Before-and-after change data
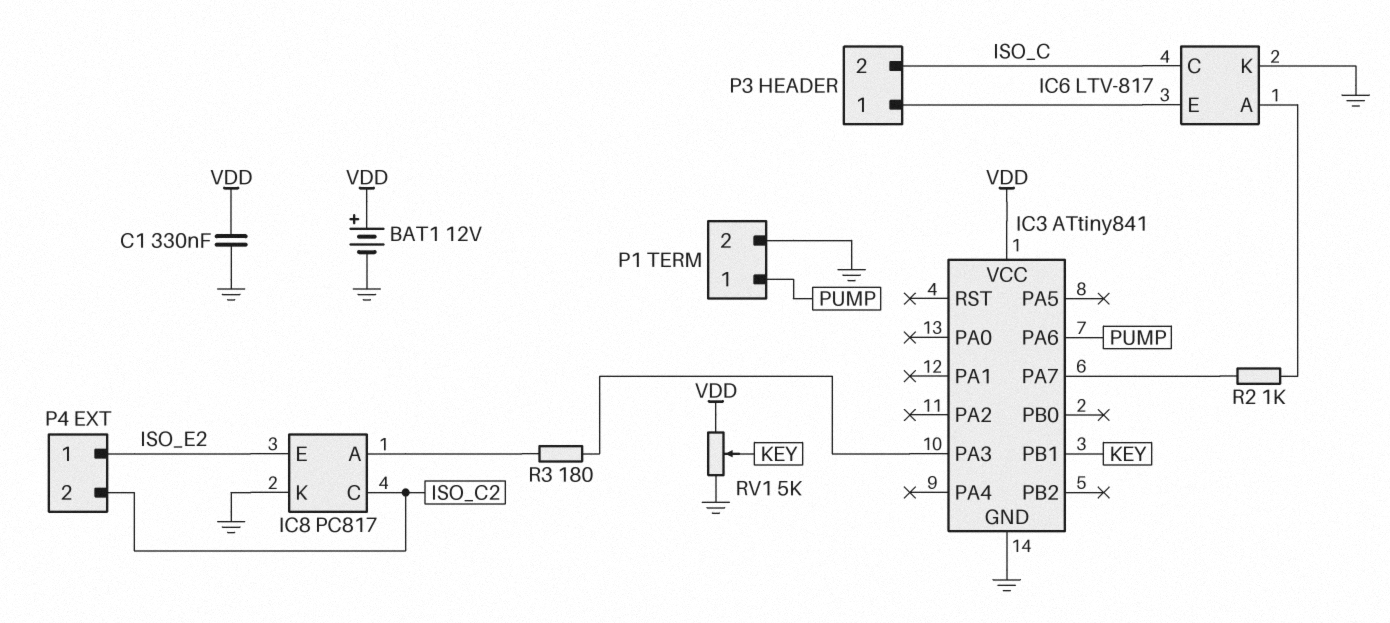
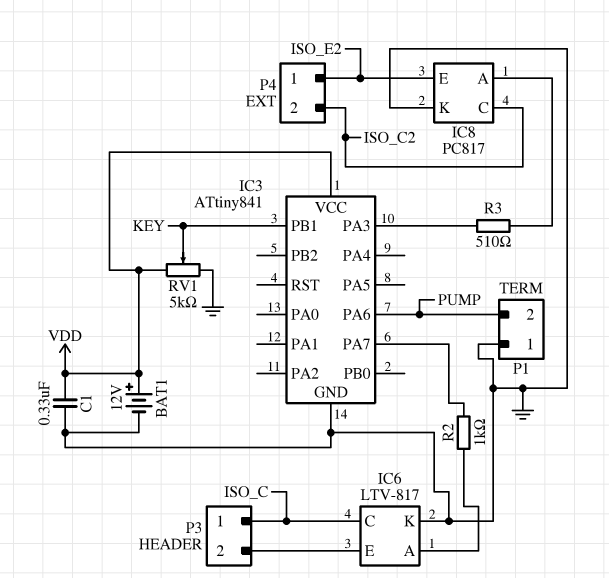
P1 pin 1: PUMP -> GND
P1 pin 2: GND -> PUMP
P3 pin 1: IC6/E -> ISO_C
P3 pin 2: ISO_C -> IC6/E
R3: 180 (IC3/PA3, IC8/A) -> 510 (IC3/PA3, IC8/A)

TASK DETAILS: Reproduce exactly the line containing "P1 pin 2: GND -> PUMP" and every line after it through the end of the records above, and nothing else.

RESULT OF THIS EXERCISE:
P1 pin 2: GND -> PUMP
P3 pin 1: IC6/E -> ISO_C
P3 pin 2: ISO_C -> IC6/E
R3: 180 (IC3/PA3, IC8/A) -> 510 (IC3/PA3, IC8/A)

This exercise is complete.